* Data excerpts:
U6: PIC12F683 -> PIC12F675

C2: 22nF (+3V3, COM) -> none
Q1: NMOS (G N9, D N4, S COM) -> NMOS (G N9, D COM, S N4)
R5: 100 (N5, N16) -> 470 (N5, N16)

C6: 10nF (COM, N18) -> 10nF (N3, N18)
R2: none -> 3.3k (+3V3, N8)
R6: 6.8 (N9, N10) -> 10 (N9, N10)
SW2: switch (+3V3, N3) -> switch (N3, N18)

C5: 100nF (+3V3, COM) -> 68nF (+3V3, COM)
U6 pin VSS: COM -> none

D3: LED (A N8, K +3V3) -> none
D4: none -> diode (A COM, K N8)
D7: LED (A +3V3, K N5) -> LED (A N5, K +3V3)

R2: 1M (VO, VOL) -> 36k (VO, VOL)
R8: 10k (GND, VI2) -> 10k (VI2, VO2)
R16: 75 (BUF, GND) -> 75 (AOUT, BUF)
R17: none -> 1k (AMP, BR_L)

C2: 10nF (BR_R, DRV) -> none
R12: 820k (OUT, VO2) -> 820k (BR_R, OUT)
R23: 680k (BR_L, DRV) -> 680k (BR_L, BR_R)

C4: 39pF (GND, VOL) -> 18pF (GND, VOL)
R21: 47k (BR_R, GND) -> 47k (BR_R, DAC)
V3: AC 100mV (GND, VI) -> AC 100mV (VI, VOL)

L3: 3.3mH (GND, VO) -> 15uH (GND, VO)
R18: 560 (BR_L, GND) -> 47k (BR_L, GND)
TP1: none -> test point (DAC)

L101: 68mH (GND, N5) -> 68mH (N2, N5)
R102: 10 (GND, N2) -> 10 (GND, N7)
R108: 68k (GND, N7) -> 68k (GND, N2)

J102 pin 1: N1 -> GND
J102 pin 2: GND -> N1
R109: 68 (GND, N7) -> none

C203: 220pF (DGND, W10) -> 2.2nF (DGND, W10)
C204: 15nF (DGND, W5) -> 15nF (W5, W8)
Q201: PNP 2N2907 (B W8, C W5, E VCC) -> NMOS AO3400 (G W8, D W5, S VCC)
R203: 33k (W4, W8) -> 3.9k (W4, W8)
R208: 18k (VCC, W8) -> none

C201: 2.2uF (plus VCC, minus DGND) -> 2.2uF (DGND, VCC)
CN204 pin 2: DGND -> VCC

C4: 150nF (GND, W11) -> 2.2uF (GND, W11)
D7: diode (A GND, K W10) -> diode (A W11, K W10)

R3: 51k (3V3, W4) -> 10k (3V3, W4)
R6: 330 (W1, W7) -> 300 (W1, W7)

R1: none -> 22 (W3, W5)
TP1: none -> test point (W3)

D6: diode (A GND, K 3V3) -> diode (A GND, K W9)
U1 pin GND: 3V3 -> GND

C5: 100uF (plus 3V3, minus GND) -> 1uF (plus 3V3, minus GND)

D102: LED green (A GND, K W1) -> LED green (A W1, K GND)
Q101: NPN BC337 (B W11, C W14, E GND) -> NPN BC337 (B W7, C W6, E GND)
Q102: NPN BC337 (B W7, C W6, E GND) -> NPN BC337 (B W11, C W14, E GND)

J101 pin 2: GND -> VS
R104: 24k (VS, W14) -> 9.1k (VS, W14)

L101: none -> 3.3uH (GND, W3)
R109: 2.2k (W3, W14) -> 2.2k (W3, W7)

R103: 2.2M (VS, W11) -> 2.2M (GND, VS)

* Problem:
In your answer, reproduce every entry exactly as it was written.

* Answer area:
U6: PIC12F683 -> PIC12F675

C2: 22nF (+3V3, COM) -> none
Q1: NMOS (G N9, D N4, S COM) -> NMOS (G N9, D COM, S N4)
R5: 100 (N5, N16) -> 470 (N5, N16)

C6: 10nF (COM, N18) -> 10nF (N3, N18)
R2: none -> 3.3k (+3V3, N8)
R6: 6.8 (N9, N10) -> 10 (N9, N10)
SW2: switch (+3V3, N3) -> switch (N3, N18)

C5: 100nF (+3V3, COM) -> 68nF (+3V3, COM)
U6 pin VSS: COM -> none

D3: LED (A N8, K +3V3) -> none
D4: none -> diode (A COM, K N8)
D7: LED (A +3V3, K N5) -> LED (A N5, K +3V3)

R2: 1M (VO, VOL) -> 36k (VO, VOL)
R8: 10k (GND, VI2) -> 10k (VI2, VO2)
R16: 75 (BUF, GND) -> 75 (AOUT, BUF)
R17: none -> 1k (AMP, BR_L)

C2: 10nF (BR_R, DRV) -> none
R12: 820k (OUT, VO2) -> 820k (BR_R, OUT)
R23: 680k (BR_L, DRV) -> 680k (BR_L, BR_R)

C4: 39pF (GND, VOL) -> 18pF (GND, VOL)
R21: 47k (BR_R, GND) -> 47k (BR_R, DAC)
V3: AC 100mV (GND, VI) -> AC 100mV (VI, VOL)

L3: 3.3mH (GND, VO) -> 15uH (GND, VO)
R18: 560 (BR_L, GND) -> 47k (BR_L, GND)
TP1: none -> test point (DAC)

L101: 68mH (GND, N5) -> 68mH (N2, N5)
R102: 10 (GND, N2) -> 10 (GND, N7)
R108: 68k (GND, N7) -> 68k (GND, N2)

J102 pin 1: N1 -> GND
J102 pin 2: GND -> N1
R109: 68 (GND, N7) -> none

C203: 220pF (DGND, W10) -> 2.2nF (DGND, W10)
C204: 15nF (DGND, W5) -> 15nF (W5, W8)
Q201: PNP 2N2907 (B W8, C W5, E VCC) -> NMOS AO3400 (G W8, D W5, S VCC)
R203: 33k (W4, W8) -> 3.9k (W4, W8)
R208: 18k (VCC, W8) -> none

C201: 2.2uF (plus VCC, minus DGND) -> 2.2uF (DGND, VCC)
CN204 pin 2: DGND -> VCC

C4: 150nF (GND, W11) -> 2.2uF (GND, W11)
D7: diode (A GND, K W10) -> diode (A W11, K W10)

R3: 51k (3V3, W4) -> 10k (3V3, W4)
R6: 330 (W1, W7) -> 300 (W1, W7)

R1: none -> 22 (W3, W5)
TP1: none -> test point (W3)

D6: diode (A GND, K 3V3) -> diode (A GND, K W9)
U1 pin GND: 3V3 -> GND

C5: 100uF (plus 3V3, minus GND) -> 1uF (plus 3V3, minus GND)

D102: LED green (A GND, K W1) -> LED green (A W1, K GND)
Q101: NPN BC337 (B W11, C W14, E GND) -> NPN BC337 (B W7, C W6, E GND)
Q102: NPN BC337 (B W7, C W6, E GND) -> NPN BC337 (B W11, C W14, E GND)

J101 pin 2: GND -> VS
R104: 24k (VS, W14) -> 9.1k (VS, W14)

L101: none -> 3.3uH (GND, W3)
R109: 2.2k (W3, W14) -> 2.2k (W3, W7)

R103: 2.2M (VS, W11) -> 2.2M (GND, VS)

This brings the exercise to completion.